**Exercise:** Scan the entries below for the word "switch", then copy each line that holds it.
** Data provided follows **
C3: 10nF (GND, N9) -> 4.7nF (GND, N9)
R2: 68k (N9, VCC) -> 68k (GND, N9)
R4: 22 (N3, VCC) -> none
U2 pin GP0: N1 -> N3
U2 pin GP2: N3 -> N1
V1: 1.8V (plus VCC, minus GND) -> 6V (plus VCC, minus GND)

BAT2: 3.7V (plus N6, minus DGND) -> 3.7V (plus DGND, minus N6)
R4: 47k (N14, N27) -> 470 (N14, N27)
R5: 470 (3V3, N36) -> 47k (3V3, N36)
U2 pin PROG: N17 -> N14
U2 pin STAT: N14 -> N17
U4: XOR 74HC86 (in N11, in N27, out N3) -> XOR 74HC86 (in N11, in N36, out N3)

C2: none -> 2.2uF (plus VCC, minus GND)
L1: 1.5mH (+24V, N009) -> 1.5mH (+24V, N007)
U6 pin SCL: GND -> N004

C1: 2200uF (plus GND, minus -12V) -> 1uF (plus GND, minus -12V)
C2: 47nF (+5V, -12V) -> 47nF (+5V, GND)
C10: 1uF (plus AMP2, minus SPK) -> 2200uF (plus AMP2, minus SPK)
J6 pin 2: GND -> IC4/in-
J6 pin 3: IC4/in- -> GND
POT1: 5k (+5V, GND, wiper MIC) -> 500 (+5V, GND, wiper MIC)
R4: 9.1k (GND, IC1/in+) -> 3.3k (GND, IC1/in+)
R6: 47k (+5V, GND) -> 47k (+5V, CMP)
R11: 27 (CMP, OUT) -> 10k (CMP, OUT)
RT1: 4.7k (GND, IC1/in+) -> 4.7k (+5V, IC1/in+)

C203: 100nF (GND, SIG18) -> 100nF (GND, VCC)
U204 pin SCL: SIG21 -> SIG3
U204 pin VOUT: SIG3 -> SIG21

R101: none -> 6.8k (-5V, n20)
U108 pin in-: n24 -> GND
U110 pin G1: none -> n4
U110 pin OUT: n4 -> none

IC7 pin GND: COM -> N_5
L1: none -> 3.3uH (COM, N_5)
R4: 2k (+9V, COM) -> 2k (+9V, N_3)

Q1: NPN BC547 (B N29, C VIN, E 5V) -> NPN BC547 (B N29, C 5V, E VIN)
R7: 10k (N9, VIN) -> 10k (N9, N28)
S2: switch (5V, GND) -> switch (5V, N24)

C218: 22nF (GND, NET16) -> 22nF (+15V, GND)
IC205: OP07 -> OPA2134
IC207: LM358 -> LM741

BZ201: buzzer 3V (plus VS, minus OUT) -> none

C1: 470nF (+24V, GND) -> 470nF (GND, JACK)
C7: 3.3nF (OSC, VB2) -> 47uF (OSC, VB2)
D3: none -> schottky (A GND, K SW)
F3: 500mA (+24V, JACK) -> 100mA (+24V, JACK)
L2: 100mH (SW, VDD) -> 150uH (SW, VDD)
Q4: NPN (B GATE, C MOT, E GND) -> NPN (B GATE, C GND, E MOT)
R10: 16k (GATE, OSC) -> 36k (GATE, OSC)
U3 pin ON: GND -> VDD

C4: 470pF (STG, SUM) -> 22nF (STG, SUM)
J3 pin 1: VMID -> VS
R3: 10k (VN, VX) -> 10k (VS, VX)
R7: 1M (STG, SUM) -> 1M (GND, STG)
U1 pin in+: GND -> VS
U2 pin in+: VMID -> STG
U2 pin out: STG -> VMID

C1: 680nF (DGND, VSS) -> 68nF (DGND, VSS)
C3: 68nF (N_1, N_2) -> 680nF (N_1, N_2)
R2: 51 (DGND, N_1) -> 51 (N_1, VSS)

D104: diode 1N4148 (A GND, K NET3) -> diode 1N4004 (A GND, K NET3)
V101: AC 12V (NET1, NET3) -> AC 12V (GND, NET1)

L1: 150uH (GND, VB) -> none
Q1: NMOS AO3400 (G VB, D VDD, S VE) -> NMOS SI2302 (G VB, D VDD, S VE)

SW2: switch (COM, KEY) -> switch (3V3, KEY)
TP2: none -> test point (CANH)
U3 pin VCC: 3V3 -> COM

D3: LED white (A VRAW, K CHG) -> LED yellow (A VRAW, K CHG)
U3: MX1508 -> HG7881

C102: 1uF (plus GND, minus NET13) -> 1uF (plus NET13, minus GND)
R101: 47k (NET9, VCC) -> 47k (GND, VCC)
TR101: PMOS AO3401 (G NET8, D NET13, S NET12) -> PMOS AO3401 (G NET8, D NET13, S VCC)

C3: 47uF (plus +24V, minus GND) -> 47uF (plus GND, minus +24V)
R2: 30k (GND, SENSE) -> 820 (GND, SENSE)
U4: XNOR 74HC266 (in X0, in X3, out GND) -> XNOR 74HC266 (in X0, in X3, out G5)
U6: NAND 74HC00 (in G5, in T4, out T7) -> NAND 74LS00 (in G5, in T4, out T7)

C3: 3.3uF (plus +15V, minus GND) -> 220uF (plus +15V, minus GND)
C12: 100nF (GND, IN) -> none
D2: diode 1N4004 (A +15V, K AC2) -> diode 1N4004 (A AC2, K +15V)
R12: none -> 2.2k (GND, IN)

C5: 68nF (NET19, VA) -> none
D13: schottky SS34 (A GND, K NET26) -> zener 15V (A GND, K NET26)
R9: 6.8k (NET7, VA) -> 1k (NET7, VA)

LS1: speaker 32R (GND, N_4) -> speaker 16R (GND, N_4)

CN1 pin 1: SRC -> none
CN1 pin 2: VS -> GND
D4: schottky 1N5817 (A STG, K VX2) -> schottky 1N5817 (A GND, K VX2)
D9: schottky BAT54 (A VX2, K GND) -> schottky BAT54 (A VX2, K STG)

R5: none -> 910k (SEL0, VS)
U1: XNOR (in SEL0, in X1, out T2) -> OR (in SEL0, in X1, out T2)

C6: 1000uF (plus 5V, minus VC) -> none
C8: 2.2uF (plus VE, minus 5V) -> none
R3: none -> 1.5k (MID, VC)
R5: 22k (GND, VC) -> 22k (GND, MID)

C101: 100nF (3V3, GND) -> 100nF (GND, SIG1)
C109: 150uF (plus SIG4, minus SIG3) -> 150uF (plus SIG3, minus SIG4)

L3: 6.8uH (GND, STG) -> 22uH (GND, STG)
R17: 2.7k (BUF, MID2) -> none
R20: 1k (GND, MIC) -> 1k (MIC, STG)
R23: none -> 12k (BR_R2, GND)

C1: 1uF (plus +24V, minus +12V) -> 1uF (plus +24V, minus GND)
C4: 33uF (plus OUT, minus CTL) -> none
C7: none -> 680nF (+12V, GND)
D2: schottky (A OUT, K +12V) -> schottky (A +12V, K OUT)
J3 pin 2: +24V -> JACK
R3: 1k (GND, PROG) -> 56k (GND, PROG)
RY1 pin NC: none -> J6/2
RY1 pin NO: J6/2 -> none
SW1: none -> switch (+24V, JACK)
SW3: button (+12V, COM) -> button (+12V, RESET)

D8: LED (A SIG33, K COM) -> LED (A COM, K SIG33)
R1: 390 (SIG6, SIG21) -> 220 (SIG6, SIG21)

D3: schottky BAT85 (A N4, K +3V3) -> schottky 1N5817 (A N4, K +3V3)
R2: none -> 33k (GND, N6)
** End of Data provided **
**Answer to the exercise:**
S2: switch (5V, GND) -> switch (5V, N24)
SW2: switch (COM, KEY) -> switch (3V3, KEY)
SW1: none -> switch (+24V, JACK)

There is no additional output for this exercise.